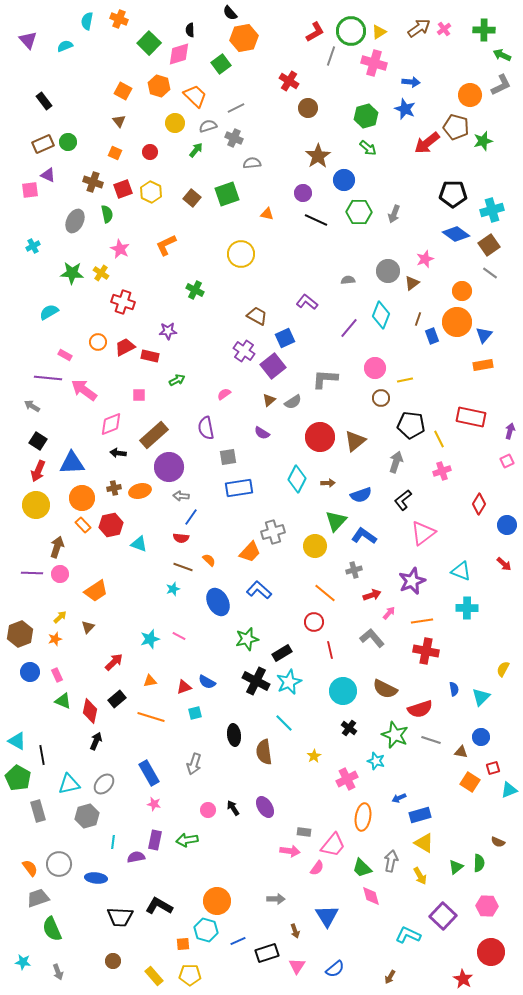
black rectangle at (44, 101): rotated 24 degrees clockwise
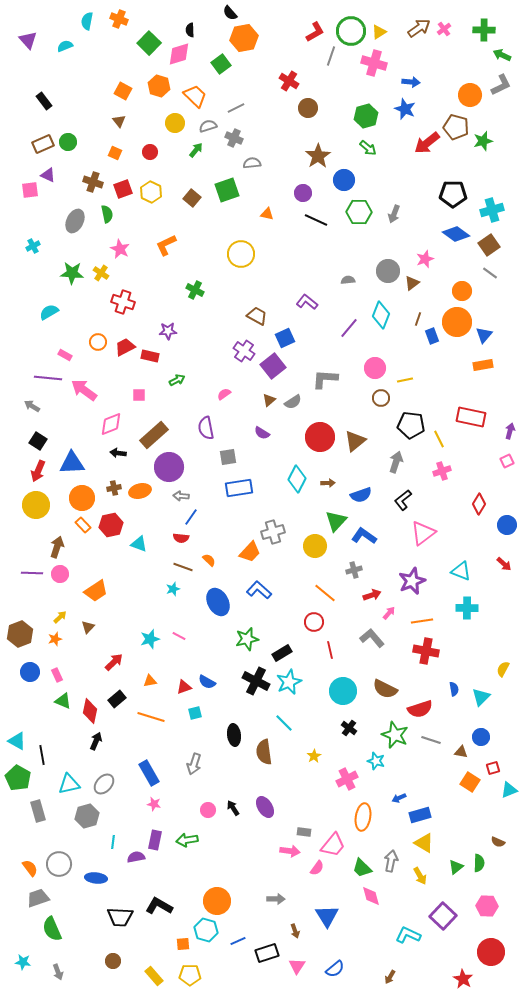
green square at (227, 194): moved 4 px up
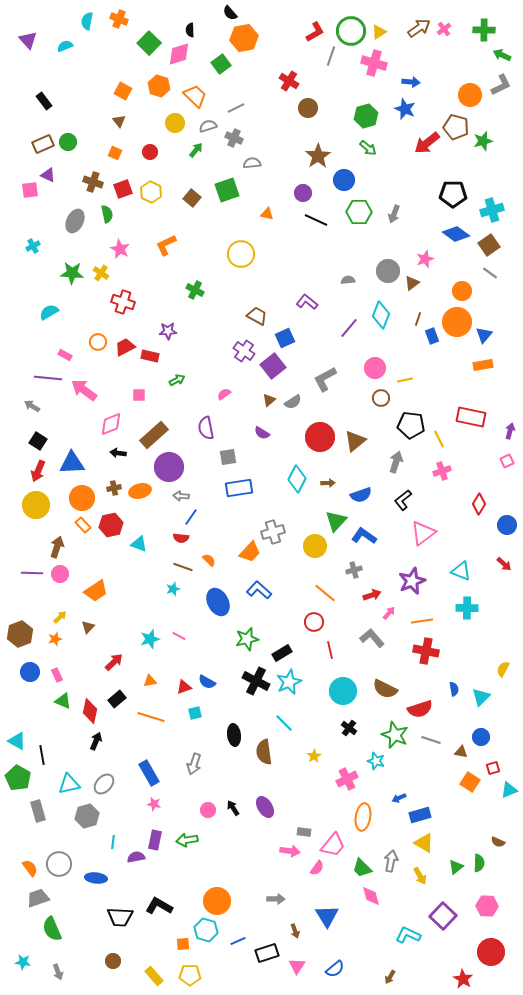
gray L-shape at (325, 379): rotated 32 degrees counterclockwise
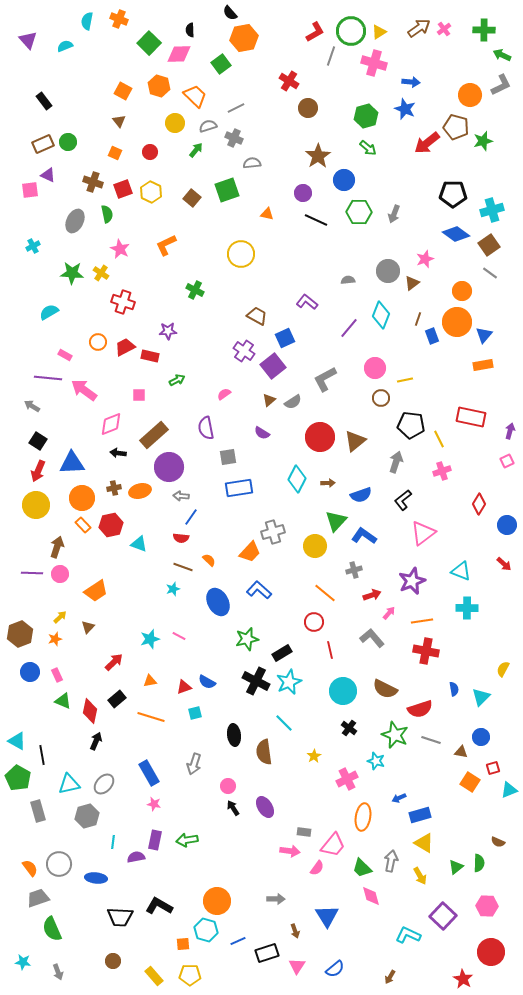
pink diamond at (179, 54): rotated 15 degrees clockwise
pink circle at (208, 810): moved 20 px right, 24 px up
--------------------------------
## REQUIREMENTS
Please write out the lines of the material from the one containing "gray L-shape at" through the end of the material, both included, and leave the pictures out.

## RESULT OF THIS TASK
gray L-shape at (325, 379): rotated 32 degrees counterclockwise
pink diamond at (179, 54): rotated 15 degrees clockwise
pink circle at (208, 810): moved 20 px right, 24 px up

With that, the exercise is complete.